------ DATA EXTRACT

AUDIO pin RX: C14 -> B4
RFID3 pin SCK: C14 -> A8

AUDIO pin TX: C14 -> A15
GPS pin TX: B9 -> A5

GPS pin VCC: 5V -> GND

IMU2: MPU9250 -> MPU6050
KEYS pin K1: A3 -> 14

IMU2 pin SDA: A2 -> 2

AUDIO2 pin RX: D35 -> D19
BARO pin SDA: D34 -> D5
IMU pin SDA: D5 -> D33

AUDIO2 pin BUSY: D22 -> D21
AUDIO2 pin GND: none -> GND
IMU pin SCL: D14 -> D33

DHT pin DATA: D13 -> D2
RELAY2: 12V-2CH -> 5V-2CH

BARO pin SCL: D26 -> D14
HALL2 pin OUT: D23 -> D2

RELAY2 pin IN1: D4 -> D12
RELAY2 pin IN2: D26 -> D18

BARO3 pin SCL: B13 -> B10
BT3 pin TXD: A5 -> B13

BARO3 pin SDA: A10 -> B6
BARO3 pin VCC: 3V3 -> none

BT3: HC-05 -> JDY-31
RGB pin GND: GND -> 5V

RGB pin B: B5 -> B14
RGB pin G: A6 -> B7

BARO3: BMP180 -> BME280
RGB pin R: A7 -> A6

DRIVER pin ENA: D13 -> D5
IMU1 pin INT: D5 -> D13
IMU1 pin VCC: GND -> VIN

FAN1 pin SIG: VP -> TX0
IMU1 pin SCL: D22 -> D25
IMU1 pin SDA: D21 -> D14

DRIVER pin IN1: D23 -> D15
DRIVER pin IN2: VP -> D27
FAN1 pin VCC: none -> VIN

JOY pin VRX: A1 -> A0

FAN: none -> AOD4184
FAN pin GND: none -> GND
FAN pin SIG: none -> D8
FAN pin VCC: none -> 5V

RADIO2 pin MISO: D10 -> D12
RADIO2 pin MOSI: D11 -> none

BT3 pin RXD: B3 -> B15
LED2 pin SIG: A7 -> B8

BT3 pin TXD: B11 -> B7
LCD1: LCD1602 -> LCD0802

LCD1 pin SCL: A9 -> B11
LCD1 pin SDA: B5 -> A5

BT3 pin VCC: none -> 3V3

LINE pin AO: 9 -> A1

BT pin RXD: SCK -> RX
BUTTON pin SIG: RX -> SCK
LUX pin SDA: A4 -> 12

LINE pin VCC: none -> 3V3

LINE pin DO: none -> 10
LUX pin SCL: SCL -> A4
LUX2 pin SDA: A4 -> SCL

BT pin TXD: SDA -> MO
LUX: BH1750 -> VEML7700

------------

- WORK ORDER -
Look through the entries above for the word "none". Copy every line where it shows up.

- REPLY -
AUDIO2 pin GND: none -> GND
BARO3 pin VCC: 3V3 -> none
FAN1 pin VCC: none -> VIN
FAN: none -> AOD4184
FAN pin GND: none -> GND
FAN pin SIG: none -> D8
FAN pin VCC: none -> 5V
RADIO2 pin MOSI: D11 -> none
BT3 pin VCC: none -> 3V3
LINE pin VCC: none -> 3V3
LINE pin DO: none -> 10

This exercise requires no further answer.